Task item. Below are records; reproduce exactly the lines from the first through the one containing "repainted | sphere/jet-black".

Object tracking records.
/---

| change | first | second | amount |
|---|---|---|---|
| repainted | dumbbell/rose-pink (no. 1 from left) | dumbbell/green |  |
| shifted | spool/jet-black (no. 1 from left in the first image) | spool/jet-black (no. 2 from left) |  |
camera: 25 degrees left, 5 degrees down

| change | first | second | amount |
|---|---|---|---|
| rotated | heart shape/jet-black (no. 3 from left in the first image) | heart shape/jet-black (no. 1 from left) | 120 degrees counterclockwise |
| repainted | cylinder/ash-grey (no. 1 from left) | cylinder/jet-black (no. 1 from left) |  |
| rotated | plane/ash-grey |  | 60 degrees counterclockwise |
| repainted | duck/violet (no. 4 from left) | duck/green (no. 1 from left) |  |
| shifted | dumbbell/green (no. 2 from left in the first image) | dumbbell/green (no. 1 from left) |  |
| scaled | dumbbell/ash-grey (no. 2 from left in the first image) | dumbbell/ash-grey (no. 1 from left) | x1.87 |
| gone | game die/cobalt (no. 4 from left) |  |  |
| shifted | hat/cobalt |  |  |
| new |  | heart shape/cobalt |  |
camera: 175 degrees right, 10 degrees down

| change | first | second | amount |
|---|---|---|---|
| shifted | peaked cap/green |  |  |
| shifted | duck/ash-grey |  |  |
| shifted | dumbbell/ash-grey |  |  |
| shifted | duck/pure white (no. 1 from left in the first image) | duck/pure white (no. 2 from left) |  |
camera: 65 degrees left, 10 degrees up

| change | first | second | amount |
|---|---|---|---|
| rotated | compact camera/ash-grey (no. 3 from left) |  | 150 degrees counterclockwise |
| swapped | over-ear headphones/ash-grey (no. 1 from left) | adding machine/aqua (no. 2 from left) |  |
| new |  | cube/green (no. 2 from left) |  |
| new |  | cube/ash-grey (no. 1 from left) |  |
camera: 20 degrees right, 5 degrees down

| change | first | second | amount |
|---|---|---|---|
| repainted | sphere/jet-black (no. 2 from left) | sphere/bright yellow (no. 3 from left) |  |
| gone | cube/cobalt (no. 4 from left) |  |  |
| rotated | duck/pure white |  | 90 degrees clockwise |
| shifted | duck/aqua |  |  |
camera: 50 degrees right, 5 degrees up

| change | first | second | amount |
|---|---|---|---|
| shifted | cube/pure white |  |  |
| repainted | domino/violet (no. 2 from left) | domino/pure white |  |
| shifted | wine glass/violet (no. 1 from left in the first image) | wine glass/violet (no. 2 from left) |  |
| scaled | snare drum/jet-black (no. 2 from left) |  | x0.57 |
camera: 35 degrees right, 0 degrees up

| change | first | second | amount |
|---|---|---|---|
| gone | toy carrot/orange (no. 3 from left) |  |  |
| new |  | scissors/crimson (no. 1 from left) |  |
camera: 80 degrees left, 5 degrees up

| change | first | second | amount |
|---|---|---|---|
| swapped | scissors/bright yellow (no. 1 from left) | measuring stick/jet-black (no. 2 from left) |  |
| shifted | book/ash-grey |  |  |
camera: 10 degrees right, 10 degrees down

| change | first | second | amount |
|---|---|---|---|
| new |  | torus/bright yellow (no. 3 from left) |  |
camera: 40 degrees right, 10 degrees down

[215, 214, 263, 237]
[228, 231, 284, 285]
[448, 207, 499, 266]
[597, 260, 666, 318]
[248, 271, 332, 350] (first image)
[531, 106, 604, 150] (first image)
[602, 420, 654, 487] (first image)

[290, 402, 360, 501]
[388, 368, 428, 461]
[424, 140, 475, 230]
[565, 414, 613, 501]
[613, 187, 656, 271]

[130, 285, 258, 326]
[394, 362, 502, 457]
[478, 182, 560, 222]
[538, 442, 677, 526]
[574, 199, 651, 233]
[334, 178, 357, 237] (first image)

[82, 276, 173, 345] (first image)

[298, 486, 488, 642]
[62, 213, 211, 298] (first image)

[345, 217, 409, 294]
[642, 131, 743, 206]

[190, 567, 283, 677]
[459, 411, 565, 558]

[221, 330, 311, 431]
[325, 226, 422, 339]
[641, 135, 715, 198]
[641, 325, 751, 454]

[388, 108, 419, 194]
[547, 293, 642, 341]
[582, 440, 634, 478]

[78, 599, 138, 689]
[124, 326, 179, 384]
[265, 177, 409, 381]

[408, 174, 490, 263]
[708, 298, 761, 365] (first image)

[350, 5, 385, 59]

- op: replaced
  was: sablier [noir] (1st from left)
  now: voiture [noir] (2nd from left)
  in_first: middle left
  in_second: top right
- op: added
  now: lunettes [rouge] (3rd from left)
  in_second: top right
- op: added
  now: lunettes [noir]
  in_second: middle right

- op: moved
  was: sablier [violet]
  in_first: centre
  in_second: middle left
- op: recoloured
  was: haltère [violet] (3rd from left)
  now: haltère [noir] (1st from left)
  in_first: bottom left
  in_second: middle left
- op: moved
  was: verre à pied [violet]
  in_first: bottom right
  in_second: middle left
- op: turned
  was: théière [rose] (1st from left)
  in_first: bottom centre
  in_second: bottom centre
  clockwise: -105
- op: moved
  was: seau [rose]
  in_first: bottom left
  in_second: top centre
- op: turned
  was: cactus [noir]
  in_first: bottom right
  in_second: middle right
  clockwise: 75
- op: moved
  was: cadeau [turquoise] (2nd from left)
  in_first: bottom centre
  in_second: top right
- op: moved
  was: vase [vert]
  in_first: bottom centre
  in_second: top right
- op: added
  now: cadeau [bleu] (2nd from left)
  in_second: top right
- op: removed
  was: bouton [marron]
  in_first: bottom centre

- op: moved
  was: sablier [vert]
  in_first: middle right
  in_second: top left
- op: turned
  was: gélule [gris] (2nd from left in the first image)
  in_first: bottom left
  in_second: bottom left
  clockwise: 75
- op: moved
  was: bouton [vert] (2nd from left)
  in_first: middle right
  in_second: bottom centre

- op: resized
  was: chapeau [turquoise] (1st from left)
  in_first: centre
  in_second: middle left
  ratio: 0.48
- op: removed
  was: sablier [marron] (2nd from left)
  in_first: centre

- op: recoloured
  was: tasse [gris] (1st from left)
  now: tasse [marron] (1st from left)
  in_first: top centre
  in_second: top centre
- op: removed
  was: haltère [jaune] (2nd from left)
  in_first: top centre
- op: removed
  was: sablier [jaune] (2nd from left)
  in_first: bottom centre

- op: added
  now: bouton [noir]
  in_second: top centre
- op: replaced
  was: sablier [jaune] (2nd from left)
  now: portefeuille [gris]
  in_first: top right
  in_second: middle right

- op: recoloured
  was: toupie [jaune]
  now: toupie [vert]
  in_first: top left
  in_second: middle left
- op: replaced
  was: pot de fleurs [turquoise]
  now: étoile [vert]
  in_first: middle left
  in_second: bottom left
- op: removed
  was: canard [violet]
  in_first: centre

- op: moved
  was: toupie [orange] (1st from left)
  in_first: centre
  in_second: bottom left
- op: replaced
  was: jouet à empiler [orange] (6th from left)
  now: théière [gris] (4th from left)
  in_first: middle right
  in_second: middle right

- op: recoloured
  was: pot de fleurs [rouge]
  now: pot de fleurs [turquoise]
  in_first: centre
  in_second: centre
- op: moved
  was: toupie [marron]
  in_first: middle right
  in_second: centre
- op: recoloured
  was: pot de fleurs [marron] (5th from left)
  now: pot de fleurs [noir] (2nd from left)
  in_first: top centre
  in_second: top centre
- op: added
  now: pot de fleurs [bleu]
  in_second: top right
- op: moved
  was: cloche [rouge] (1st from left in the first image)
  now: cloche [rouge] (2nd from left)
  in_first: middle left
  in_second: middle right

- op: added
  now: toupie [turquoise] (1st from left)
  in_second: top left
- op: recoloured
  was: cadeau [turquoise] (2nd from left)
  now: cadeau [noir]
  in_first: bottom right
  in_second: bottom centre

\---

Task answer.
| change | first | second | amount |
|---|---|---|---|
| repainted | dumbbell/rose-pink (no. 1 from left) | dumbbell/green |  |
| shifted | spool/jet-black (no. 1 from left in the first image) | spool/jet-black (no. 2 from left) |  |
camera: 25 degrees left, 5 degrees down

| change | first | second | amount |
|---|---|---|---|
| rotated | heart shape/jet-black (no. 3 from left in the first image) | heart shape/jet-black (no. 1 from left) | 120 degrees counterclockwise |
| repainted | cylinder/ash-grey (no. 1 from left) | cylinder/jet-black (no. 1 from left) |  |
| rotated | plane/ash-grey |  | 60 degrees counterclockwise |
| repainted | duck/violet (no. 4 from left) | duck/green (no. 1 from left) |  |
| shifted | dumbbell/green (no. 2 from left in the first image) | dumbbell/green (no. 1 from left) |  |
| scaled | dumbbell/ash-grey (no. 2 from left in the first image) | dumbbell/ash-grey (no. 1 from left) | x1.87 |
| gone | game die/cobalt (no. 4 from left) |  |  |
| shifted | hat/cobalt |  |  |
| new |  | heart shape/cobalt |  |
camera: 175 degrees right, 10 degrees down

| change | first | second | amount |
|---|---|---|---|
| shifted | peaked cap/green |  |  |
| shifted | duck/ash-grey |  |  |
| shifted | dumbbell/ash-grey |  |  |
| shifted | duck/pure white (no. 1 from left in the first image) | duck/pure white (no. 2 from left) |  |
camera: 65 degrees left, 10 degrees up

| change | first | second | amount |
|---|---|---|---|
| rotated | compact camera/ash-grey (no. 3 from left) |  | 150 degrees counterclockwise |
| swapped | over-ear headphones/ash-grey (no. 1 from left) | adding machine/aqua (no. 2 from left) |  |
| new |  | cube/green (no. 2 from left) |  |
| new |  | cube/ash-grey (no. 1 from left) |  |
camera: 20 degrees right, 5 degrees down

| change | first | second | amount |
|---|---|---|---|
| repainted | sphere/jet-black (no. 2 from left) | sphere/bright yellow (no. 3 from left) |  |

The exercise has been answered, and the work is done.